▸ **EXERCISE DESCRIPTION**:
Scan the material that follows for lines with "gwiazda". Answer with how many there are, nothing else.

SUPPLIED RECORDS below:

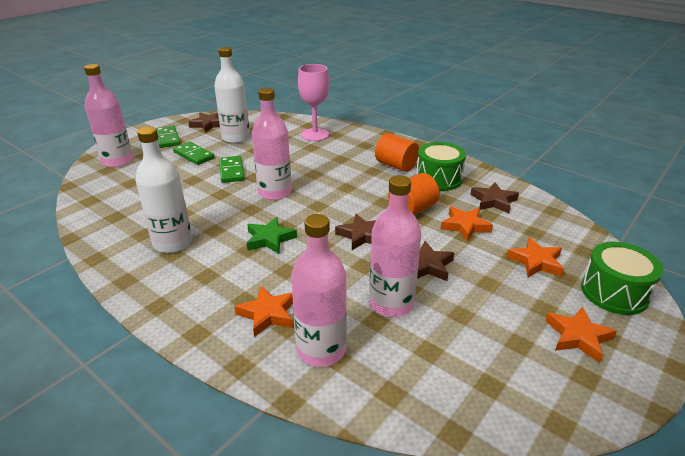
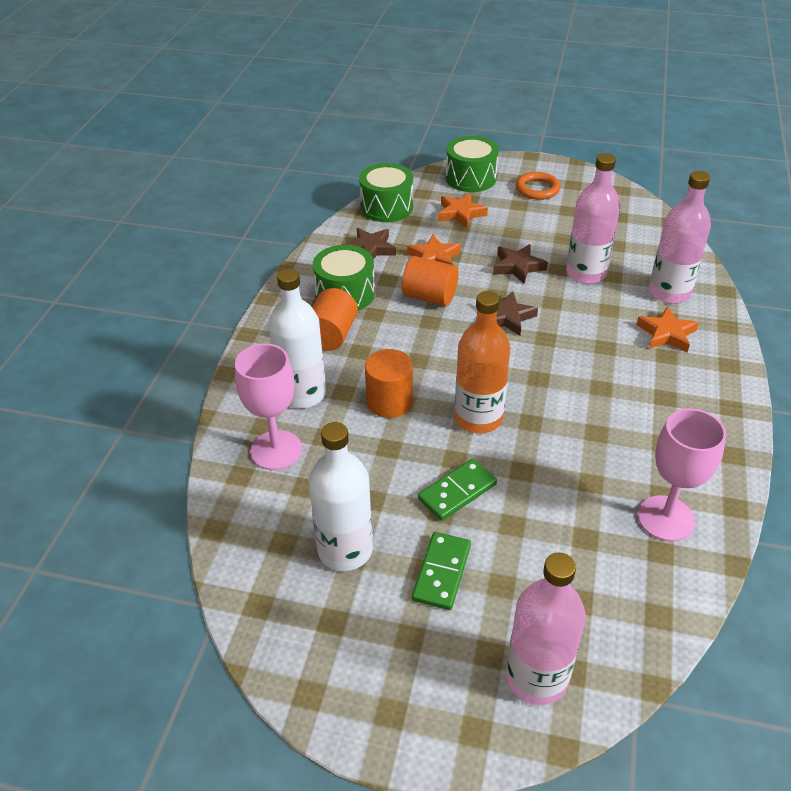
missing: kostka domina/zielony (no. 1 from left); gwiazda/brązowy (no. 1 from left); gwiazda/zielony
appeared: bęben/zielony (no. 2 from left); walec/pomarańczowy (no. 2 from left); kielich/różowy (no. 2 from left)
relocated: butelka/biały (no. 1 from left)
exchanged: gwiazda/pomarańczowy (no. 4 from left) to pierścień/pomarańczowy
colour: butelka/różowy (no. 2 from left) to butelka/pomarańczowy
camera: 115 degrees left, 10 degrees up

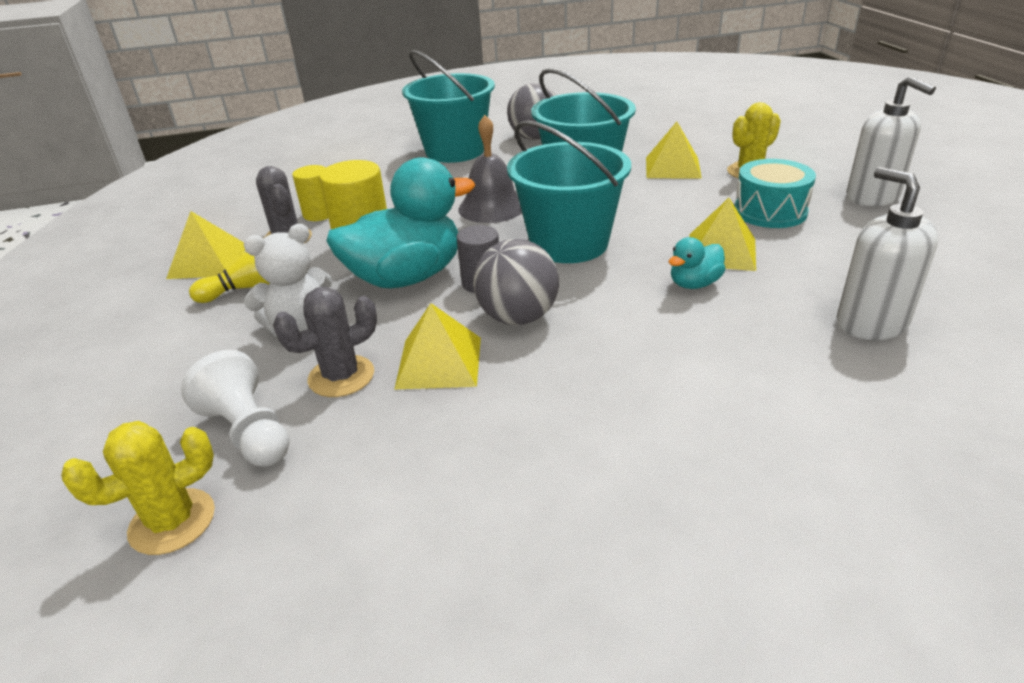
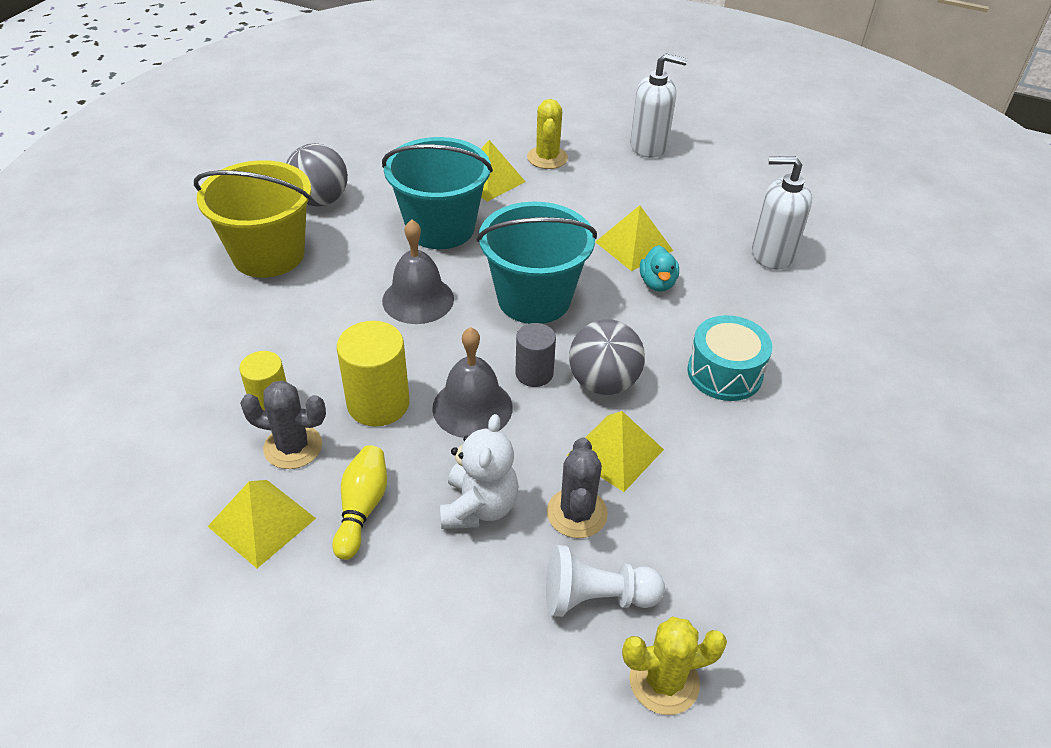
relocated: bęben/turkusowy
exchanged: kaczka/turkusowy (no. 1 from left) to dzwonek/szary (no. 2 from left)
colour: wiadro/turkusowy (no. 1 from left) to wiadro/żółty
spun: kaktus/żółty (no. 1 from left in the first image) 75 degrees clockwise
camera: 55 degrees left, 10 degrees up

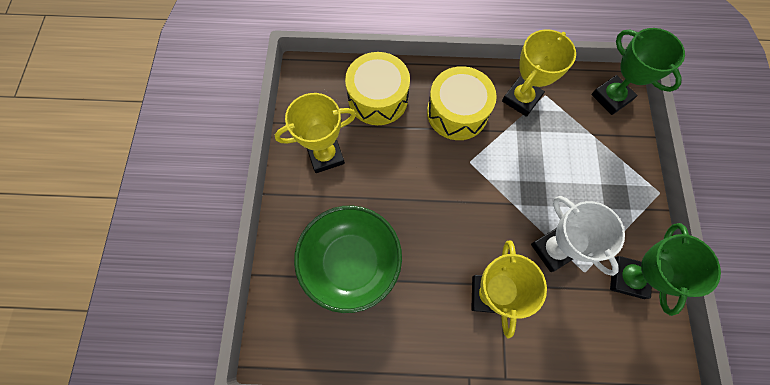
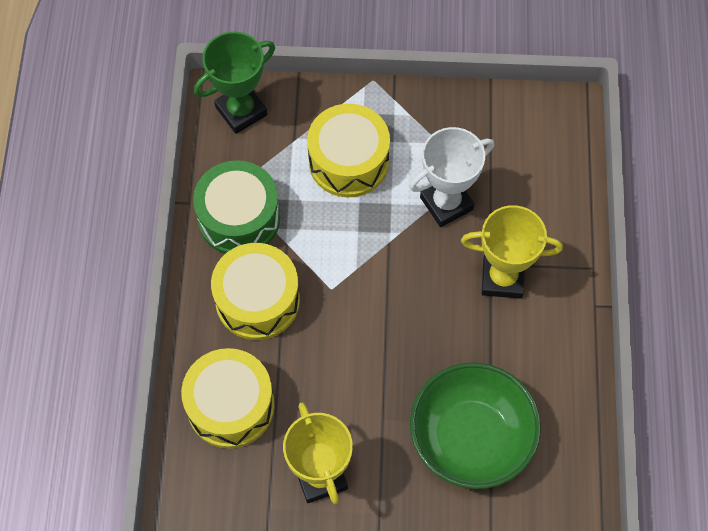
missing: puchar/zielony (no. 2 from left)
appeared: bęben/żółty (no. 3 from left)
exchanged: puchar/żółty (no. 3 from left) to bęben/zielony
camera: 90 degrees left, 5 degrees down

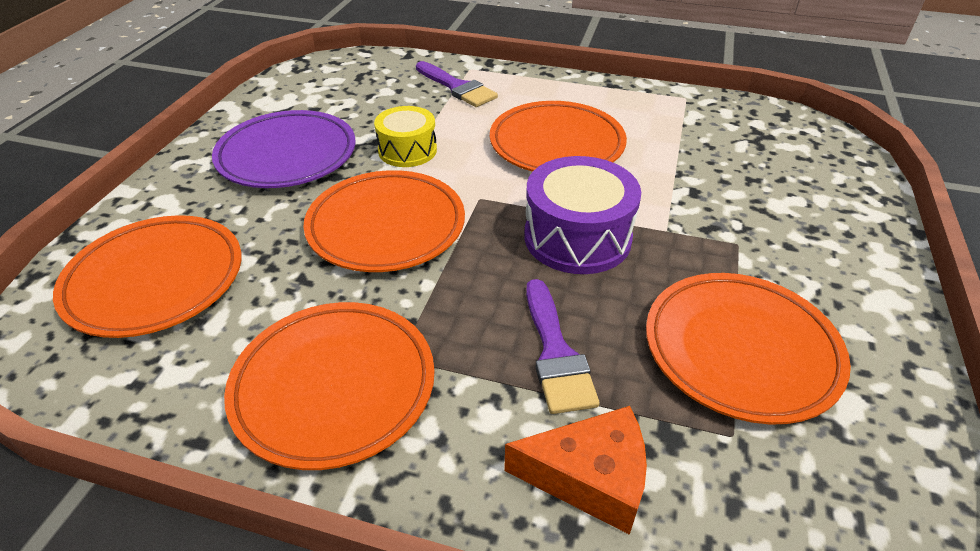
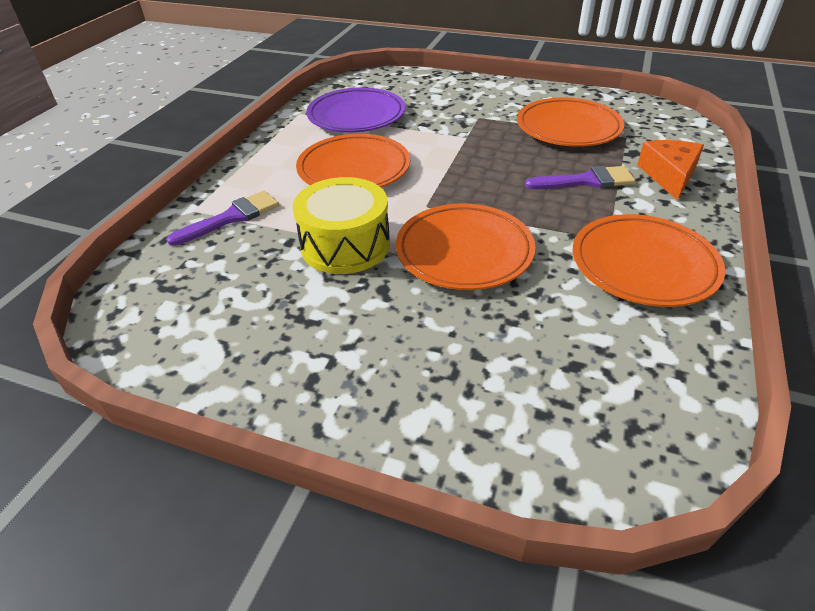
missing: talerz/pomarańczowy (no. 1 from left); bęben/fioletowy
relocated: talerz/fioletowy
size: bęben/żółty x1.55
camera: 85 degrees left, 0 degrees up

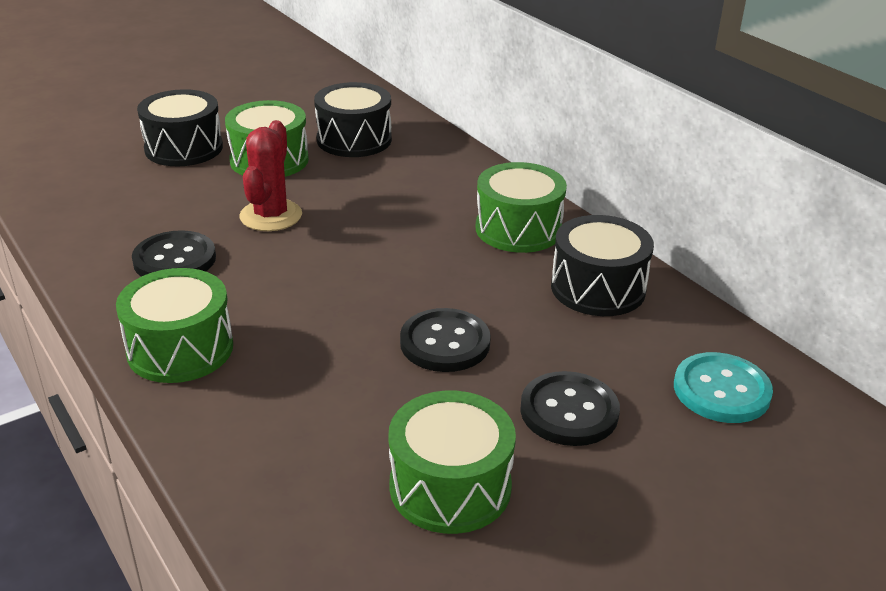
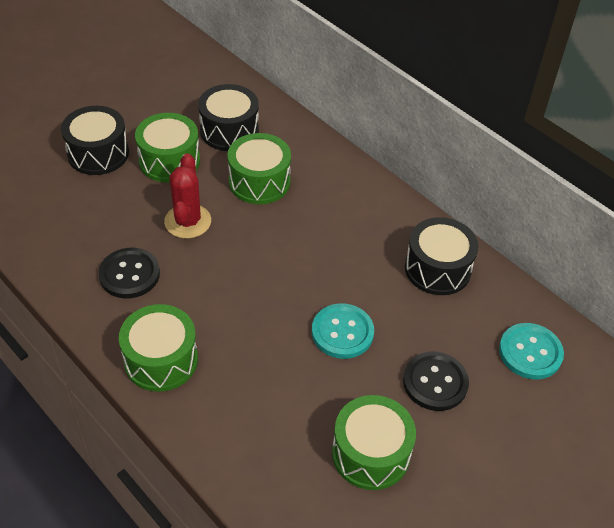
relocated: bęben/zielony (no. 4 from left in the first image) to bęben/zielony (no. 3 from left)
colour: guzik/czarny (no. 2 from left) to guzik/turkusowy (no. 1 from left)
camera: 10 degrees left, 15 degrees up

End of SUPPLIED RECORDS.

▸ **RESPONSE TO THE EXERCISE**:
2